*** Opening Available data ***
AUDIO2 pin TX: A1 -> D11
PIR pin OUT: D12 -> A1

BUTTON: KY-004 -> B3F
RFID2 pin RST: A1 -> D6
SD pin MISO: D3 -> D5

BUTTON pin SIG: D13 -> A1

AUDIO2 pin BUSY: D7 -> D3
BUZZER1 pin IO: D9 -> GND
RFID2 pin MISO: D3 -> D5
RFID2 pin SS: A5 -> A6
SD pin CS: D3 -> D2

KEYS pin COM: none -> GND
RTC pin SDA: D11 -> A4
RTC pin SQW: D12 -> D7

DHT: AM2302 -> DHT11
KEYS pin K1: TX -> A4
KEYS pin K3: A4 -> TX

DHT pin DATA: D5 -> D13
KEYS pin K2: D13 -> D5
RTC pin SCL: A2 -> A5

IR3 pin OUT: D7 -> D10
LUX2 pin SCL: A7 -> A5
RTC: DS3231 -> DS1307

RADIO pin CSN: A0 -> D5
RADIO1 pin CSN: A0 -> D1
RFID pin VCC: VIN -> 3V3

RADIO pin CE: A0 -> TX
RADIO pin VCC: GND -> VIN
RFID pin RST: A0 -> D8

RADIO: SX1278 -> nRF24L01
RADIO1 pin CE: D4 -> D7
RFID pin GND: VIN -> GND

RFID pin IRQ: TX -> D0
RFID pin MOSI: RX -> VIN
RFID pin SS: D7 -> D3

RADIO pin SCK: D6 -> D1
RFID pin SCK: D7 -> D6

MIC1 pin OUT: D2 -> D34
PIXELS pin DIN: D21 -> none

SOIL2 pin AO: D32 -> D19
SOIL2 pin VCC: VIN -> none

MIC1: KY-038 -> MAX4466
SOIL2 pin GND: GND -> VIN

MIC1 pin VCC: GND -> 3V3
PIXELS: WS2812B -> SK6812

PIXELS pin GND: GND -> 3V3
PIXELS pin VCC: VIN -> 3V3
*** Closing Available data ***
» **Assignment**: Exactly as they appear, print the lines from the one holding "AUDIO2 pin BUSY: D7 -> D3" through the final line of the entries, and no others.

» **Response area**:
AUDIO2 pin BUSY: D7 -> D3
BUZZER1 pin IO: D9 -> GND
RFID2 pin MISO: D3 -> D5
RFID2 pin SS: A5 -> A6
SD pin CS: D3 -> D2

KEYS pin COM: none -> GND
RTC pin SDA: D11 -> A4
RTC pin SQW: D12 -> D7

DHT: AM2302 -> DHT11
KEYS pin K1: TX -> A4
KEYS pin K3: A4 -> TX

DHT pin DATA: D5 -> D13
KEYS pin K2: D13 -> D5
RTC pin SCL: A2 -> A5

IR3 pin OUT: D7 -> D10
LUX2 pin SCL: A7 -> A5
RTC: DS3231 -> DS1307

RADIO pin CSN: A0 -> D5
RADIO1 pin CSN: A0 -> D1
RFID pin VCC: VIN -> 3V3

RADIO pin CE: A0 -> TX
RADIO pin VCC: GND -> VIN
RFID pin RST: A0 -> D8

RADIO: SX1278 -> nRF24L01
RADIO1 pin CE: D4 -> D7
RFID pin GND: VIN -> GND

RFID pin IRQ: TX -> D0
RFID pin MOSI: RX -> VIN
RFID pin SS: D7 -> D3

RADIO pin SCK: D6 -> D1
RFID pin SCK: D7 -> D6

MIC1 pin OUT: D2 -> D34
PIXELS pin DIN: D21 -> none

SOIL2 pin AO: D32 -> D19
SOIL2 pin VCC: VIN -> none

MIC1: KY-038 -> MAX4466
SOIL2 pin GND: GND -> VIN

MIC1 pin VCC: GND -> 3V3
PIXELS: WS2812B -> SK6812

PIXELS pin GND: GND -> 3V3
PIXELS pin VCC: VIN -> 3V3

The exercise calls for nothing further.